→ EXERCISE: The response must contain every line of the records that follow, duplicated exactly.

→ EXTRACTED RECORDS:

——————————

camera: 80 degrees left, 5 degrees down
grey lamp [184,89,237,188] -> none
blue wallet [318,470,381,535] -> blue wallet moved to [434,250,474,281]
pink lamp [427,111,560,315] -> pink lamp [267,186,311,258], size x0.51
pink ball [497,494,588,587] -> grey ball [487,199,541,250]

——————————

→ EXERCISE RESPONSE:
camera: 80 degrees left, 5 degrees down
grey lamp [184,89,237,188] -> none
blue wallet [318,470,381,535] -> blue wallet moved to [434,250,474,281]
pink lamp [427,111,560,315] -> pink lamp [267,186,311,258], size x0.51
pink ball [497,494,588,587] -> grey ball [487,199,541,250]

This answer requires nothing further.